■ EXERCISE OBJECTIVE ■
Nothing belongs in the answer except the lines of the material that include "blue".

■ DATASET ENTRIES ■
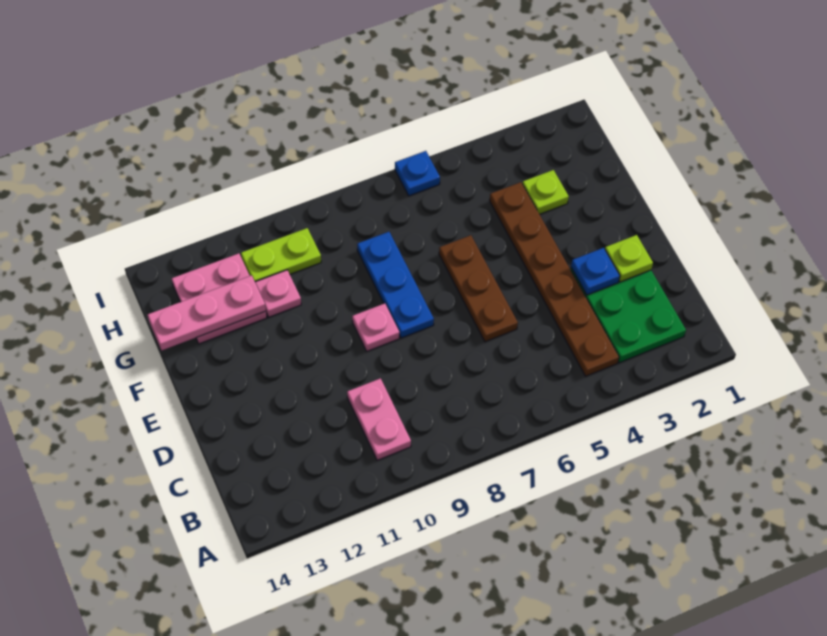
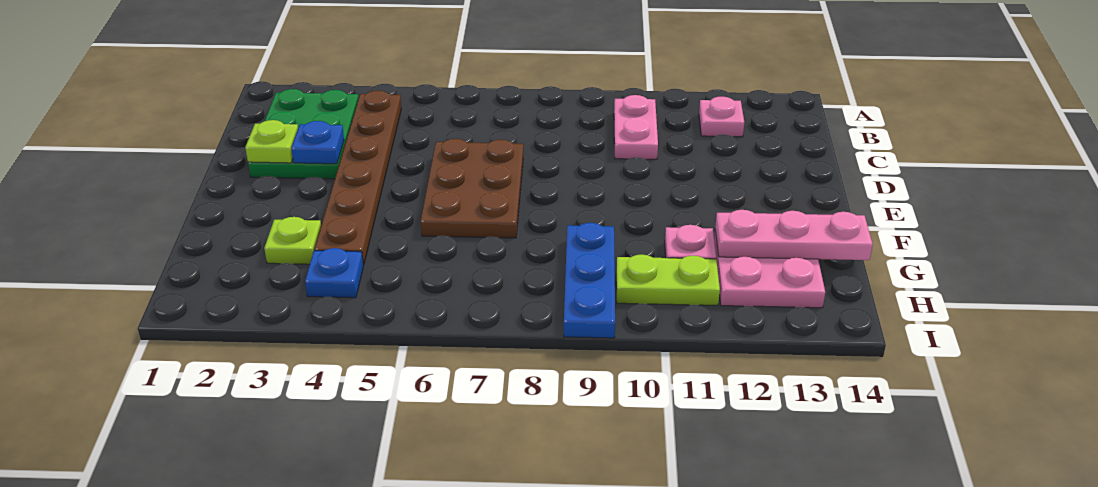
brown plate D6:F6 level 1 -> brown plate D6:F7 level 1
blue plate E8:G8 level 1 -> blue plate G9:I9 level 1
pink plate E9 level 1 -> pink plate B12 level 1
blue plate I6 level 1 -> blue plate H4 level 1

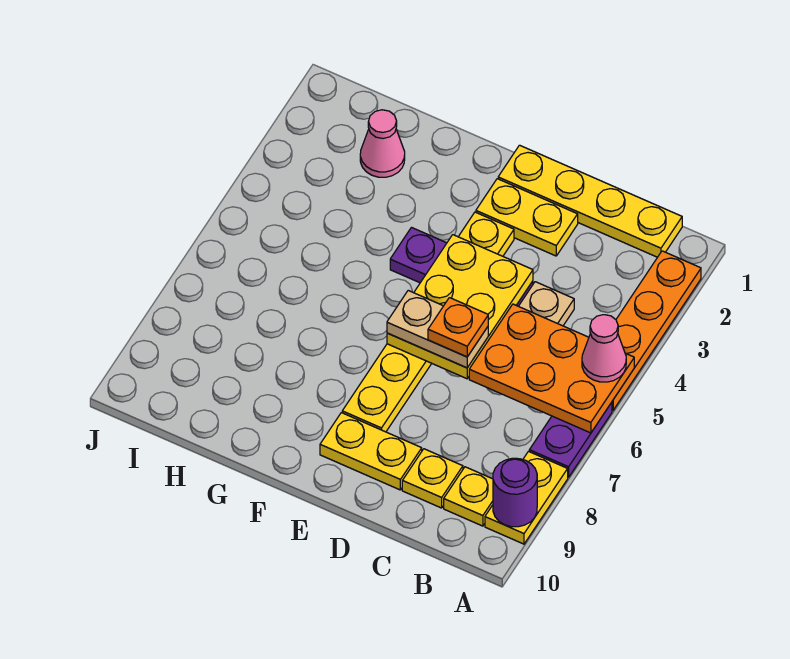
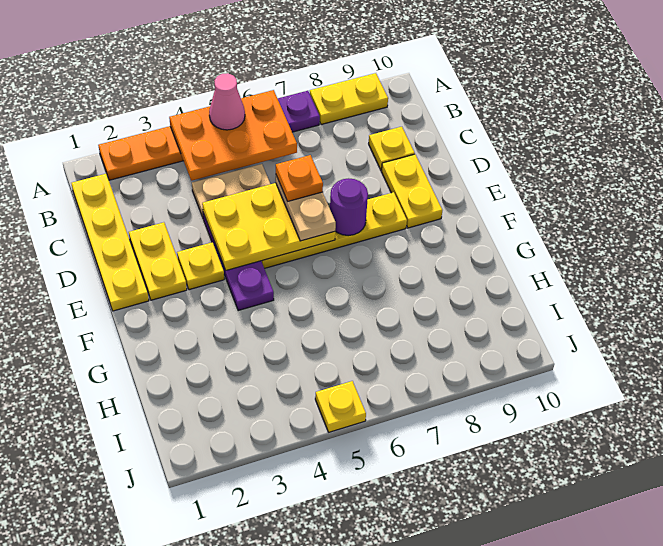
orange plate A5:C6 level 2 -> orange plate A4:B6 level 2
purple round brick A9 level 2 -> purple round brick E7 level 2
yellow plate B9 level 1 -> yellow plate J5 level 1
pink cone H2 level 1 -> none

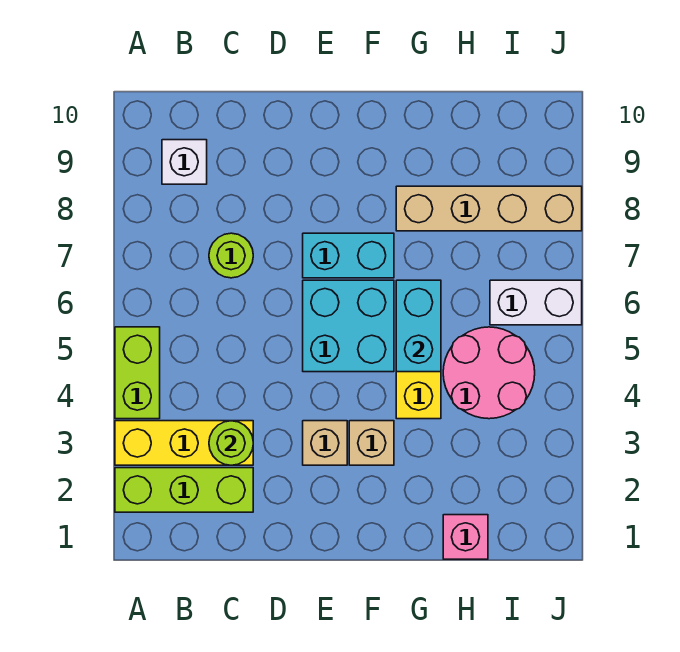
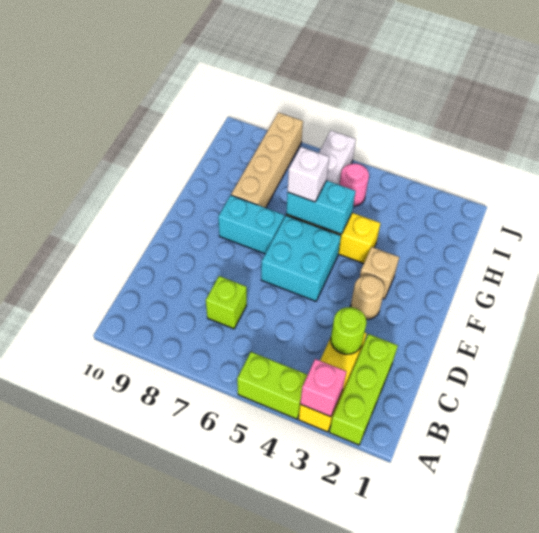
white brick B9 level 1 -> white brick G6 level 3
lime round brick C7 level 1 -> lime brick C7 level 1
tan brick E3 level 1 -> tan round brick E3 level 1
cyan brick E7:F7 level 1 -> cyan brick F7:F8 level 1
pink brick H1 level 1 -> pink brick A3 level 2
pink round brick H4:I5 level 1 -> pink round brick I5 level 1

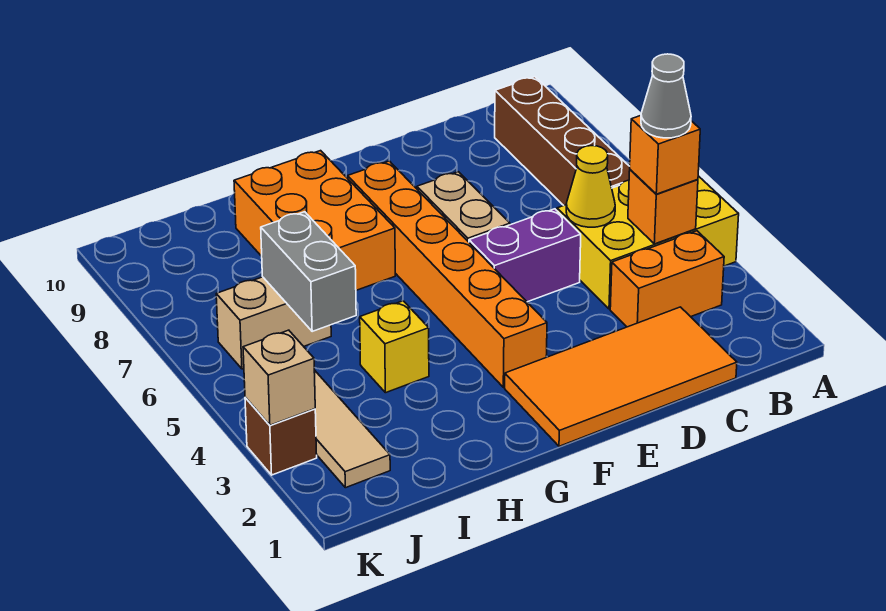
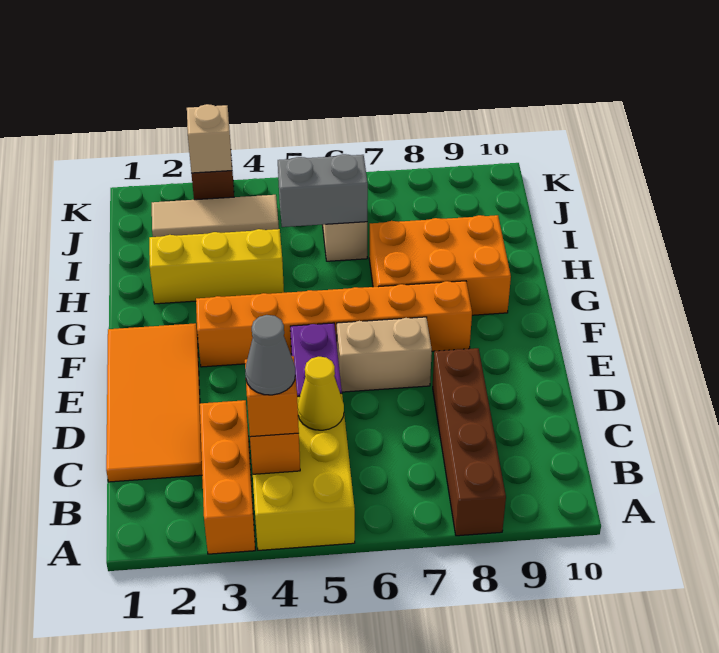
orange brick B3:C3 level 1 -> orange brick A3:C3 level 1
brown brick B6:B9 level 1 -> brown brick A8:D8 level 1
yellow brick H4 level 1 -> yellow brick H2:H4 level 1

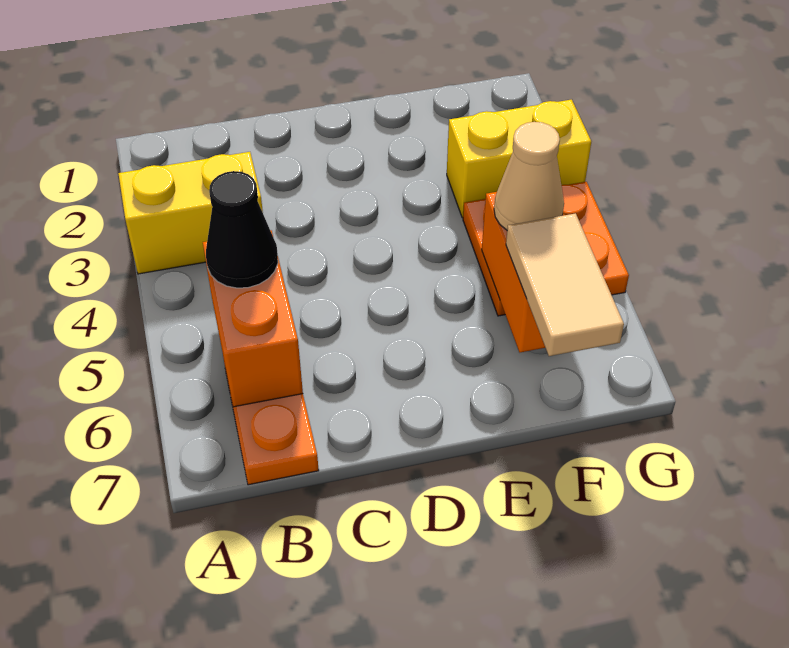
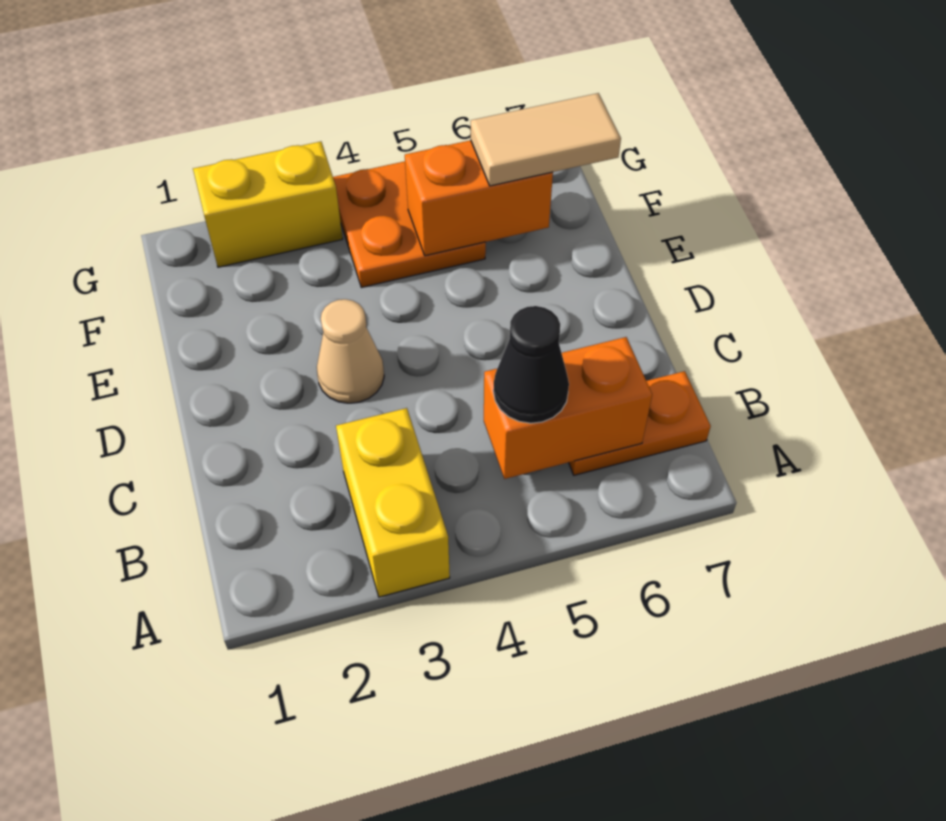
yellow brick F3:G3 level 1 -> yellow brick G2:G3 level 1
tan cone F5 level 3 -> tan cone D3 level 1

■ EXERCISE RESULT ■
blue plate E8:G8 level 1 -> blue plate G9:I9 level 1
blue plate I6 level 1 -> blue plate H4 level 1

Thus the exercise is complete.